### [Work to do]
Find each line in the rows below that contains the string "kern", with case counting, and copy those lines out.

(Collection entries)
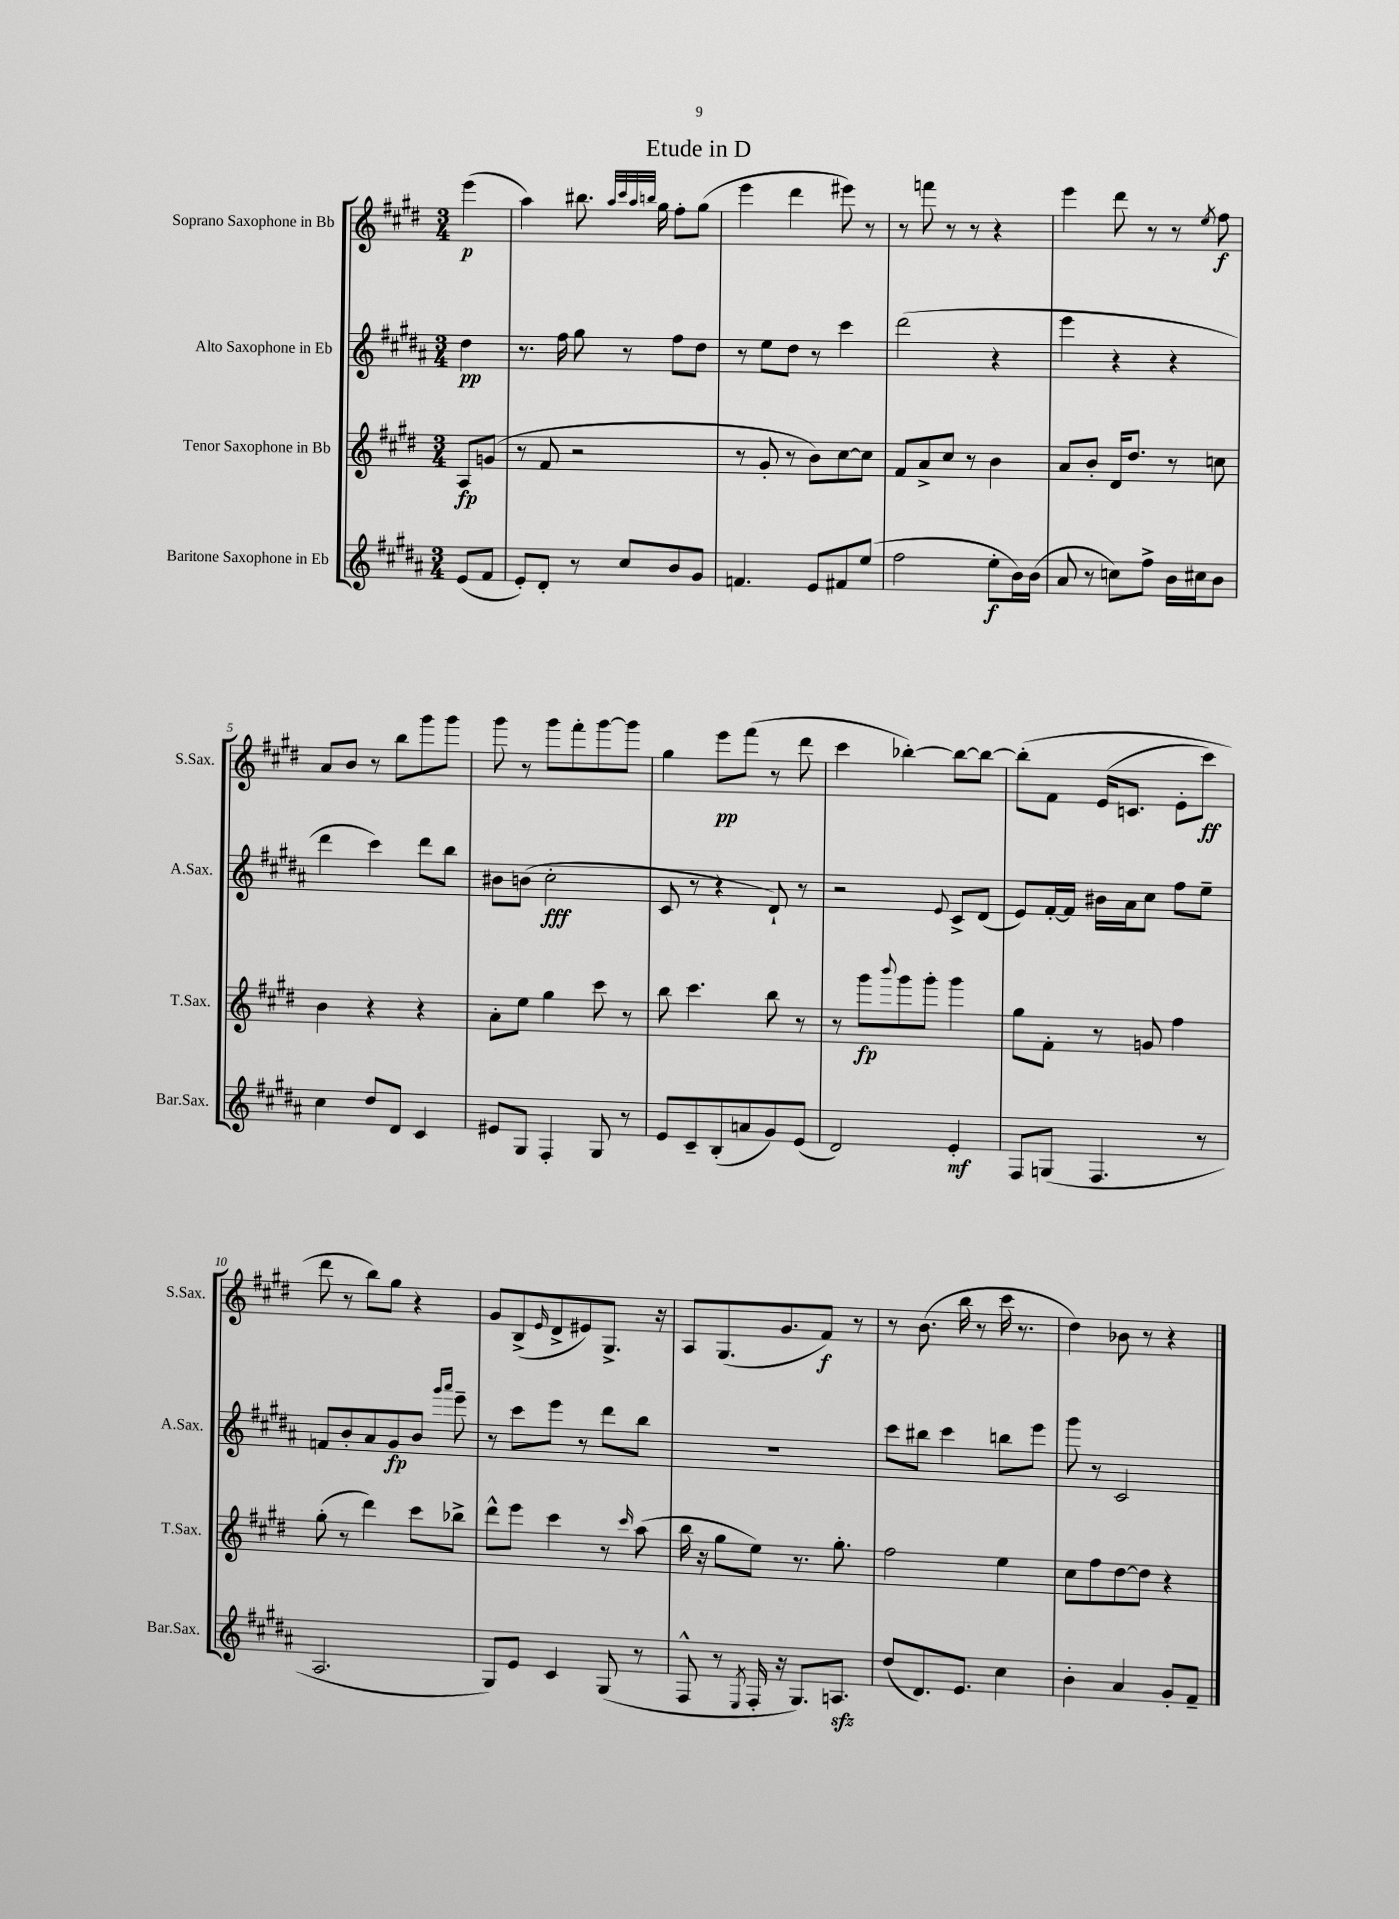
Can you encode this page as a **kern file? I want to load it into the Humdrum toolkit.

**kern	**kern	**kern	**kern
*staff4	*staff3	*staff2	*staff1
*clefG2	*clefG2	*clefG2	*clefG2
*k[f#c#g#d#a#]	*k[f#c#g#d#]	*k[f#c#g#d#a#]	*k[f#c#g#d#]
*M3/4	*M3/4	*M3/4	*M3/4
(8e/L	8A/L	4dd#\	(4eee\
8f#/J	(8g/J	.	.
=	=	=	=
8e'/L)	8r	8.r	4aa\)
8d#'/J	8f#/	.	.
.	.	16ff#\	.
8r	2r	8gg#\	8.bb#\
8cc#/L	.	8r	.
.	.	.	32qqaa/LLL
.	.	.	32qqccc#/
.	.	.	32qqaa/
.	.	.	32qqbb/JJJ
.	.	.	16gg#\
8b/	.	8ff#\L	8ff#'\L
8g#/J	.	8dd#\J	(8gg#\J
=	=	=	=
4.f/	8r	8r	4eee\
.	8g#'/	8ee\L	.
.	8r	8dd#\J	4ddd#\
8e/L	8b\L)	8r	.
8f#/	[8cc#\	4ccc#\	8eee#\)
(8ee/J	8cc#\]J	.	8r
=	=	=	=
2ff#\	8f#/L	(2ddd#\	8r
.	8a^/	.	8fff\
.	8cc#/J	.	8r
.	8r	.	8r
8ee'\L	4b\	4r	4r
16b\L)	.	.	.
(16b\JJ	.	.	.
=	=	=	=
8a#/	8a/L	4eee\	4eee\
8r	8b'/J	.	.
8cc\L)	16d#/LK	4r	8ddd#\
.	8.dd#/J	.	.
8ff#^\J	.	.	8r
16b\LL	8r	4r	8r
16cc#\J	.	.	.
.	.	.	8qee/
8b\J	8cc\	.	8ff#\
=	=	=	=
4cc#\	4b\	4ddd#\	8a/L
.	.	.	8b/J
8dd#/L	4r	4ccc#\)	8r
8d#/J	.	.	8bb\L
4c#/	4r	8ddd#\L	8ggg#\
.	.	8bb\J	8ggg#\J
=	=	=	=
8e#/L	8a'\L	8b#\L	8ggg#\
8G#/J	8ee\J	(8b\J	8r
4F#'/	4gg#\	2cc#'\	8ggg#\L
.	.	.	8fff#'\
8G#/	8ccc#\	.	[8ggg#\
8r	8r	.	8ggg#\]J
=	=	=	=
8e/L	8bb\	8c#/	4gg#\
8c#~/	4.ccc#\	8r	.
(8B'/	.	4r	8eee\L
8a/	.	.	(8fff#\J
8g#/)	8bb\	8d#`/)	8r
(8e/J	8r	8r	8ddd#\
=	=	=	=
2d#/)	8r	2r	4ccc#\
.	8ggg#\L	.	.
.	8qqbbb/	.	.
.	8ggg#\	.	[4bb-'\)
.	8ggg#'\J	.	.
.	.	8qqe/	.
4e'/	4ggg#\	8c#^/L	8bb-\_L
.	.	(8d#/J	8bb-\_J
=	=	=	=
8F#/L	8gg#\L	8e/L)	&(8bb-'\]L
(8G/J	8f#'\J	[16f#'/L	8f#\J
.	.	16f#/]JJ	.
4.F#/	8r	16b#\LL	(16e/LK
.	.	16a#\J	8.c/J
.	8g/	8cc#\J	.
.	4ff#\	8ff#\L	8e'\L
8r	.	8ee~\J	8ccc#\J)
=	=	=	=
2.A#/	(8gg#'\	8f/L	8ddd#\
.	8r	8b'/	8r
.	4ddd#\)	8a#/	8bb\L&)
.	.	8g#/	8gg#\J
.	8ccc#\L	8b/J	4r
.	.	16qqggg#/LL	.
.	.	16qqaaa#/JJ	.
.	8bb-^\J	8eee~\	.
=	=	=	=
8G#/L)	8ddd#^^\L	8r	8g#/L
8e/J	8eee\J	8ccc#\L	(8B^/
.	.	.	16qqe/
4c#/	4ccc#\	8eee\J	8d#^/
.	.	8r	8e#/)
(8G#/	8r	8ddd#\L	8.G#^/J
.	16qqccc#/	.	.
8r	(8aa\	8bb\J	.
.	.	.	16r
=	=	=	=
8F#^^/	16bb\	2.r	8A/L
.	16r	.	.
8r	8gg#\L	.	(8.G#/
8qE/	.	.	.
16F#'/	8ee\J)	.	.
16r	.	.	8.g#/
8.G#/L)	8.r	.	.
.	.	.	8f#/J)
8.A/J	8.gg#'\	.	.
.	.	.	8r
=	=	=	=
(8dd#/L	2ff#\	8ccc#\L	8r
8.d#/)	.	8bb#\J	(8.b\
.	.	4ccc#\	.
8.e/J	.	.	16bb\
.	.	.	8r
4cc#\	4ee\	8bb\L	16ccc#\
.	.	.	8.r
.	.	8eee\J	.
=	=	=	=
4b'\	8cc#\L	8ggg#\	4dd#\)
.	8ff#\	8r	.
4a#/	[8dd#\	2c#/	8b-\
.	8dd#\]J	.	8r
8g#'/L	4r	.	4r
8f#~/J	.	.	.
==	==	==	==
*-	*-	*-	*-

### [Task solution]
Can you encode this page as a **kern file? I want to load it into the Humdrum toolkit.
**kern	**kern	**kern	**kern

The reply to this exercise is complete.